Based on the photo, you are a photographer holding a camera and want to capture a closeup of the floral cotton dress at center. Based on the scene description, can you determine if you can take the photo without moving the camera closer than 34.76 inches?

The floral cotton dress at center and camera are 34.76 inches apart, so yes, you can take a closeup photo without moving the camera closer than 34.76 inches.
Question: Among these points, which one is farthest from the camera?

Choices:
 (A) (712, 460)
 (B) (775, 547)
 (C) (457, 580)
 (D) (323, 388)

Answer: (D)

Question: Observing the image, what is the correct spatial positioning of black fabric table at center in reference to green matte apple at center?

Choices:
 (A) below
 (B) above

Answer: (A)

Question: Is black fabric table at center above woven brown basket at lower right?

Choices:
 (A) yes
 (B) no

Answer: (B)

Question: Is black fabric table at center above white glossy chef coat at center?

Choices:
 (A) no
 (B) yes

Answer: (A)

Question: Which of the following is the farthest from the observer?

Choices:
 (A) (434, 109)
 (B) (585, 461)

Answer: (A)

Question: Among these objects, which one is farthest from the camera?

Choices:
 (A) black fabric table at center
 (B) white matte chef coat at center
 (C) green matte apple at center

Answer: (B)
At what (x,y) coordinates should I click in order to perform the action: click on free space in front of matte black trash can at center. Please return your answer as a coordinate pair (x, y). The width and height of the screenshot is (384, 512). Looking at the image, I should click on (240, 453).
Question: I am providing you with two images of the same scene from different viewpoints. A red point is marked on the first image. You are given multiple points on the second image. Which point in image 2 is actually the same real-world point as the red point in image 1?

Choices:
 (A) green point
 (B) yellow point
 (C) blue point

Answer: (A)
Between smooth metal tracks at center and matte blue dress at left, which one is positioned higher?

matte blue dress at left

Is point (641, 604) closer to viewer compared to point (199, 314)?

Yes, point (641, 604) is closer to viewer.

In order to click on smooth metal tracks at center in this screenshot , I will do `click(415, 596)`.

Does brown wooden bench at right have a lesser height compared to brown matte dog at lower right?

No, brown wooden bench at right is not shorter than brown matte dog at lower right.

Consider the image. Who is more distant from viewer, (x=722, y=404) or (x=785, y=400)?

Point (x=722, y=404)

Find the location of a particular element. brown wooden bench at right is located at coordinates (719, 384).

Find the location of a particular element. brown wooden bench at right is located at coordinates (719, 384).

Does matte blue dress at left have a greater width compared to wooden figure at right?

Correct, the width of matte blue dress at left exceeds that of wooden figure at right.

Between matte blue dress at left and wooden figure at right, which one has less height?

-*-*-

• [SHORT PROBLEM] Please rewrite the listing starting at the line containing "Yes, point (641, 604) is closer to viewer." and ending at the line containing "No, brown wooden", replacing every "bench" with "chair" and leaving everything else unchanged.

• [CORRECT RESPONSE]
Yes, point (641, 604) is closer to viewer.

In order to click on smooth metal tracks at center in this screenshot , I will do `click(415, 596)`.

Does brown wooden chair at right have a lesser height compared to brown matte dog at lower right?

No, brown wooden chair at right is not shorter than brown matte dog at lower right.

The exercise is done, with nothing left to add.